Assignment
Only the count should appear in your answer: how many lines of the data below contain the word "diode"?

Task data

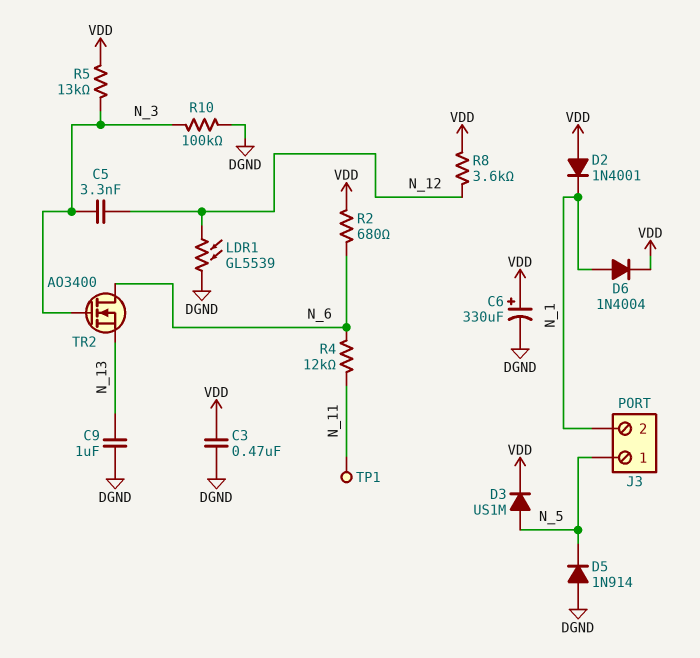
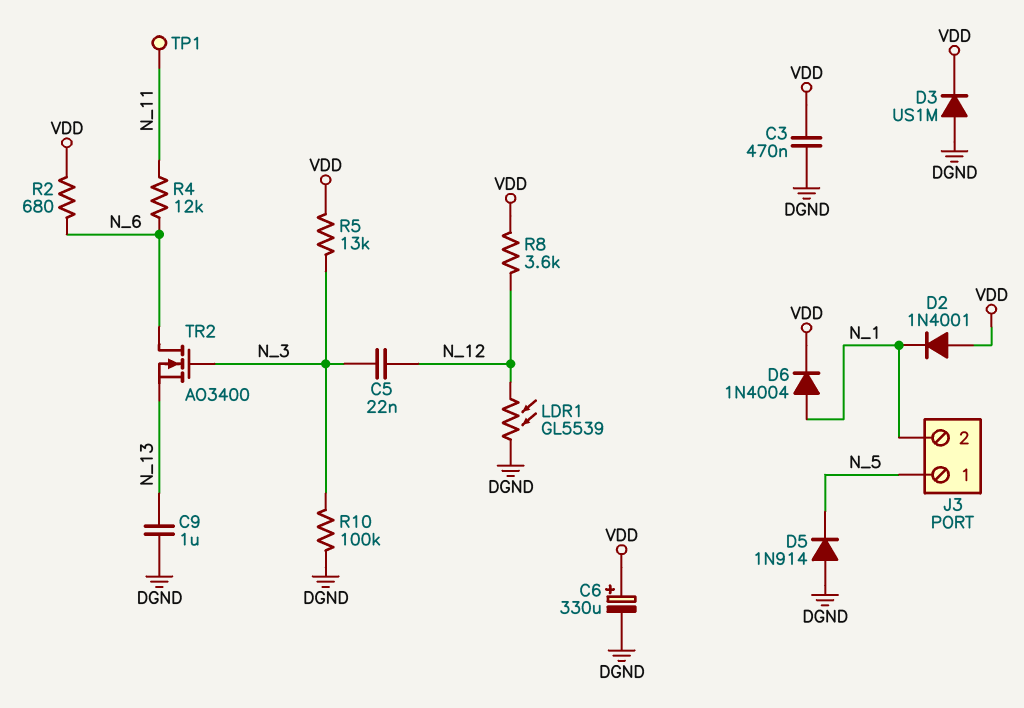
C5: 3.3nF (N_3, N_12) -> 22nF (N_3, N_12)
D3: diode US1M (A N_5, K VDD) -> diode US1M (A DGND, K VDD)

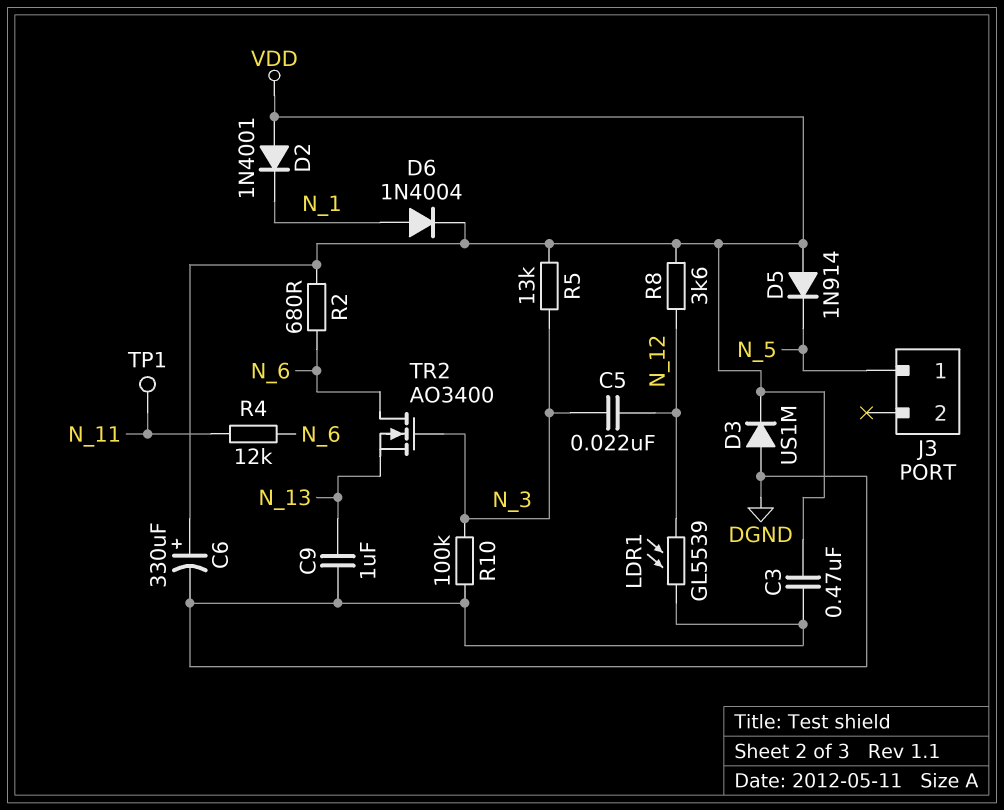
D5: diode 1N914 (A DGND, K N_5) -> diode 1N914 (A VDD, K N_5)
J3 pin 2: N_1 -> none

---

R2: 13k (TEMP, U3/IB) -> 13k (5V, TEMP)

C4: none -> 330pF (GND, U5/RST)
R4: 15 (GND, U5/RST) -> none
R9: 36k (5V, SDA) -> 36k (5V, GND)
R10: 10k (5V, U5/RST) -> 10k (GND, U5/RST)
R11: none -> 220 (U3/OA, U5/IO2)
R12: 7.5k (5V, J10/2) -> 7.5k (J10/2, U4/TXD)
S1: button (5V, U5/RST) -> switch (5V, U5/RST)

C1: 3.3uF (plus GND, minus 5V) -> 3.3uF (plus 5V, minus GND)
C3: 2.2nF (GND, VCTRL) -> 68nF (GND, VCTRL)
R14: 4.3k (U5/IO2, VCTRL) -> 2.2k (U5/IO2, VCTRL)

Written solution
2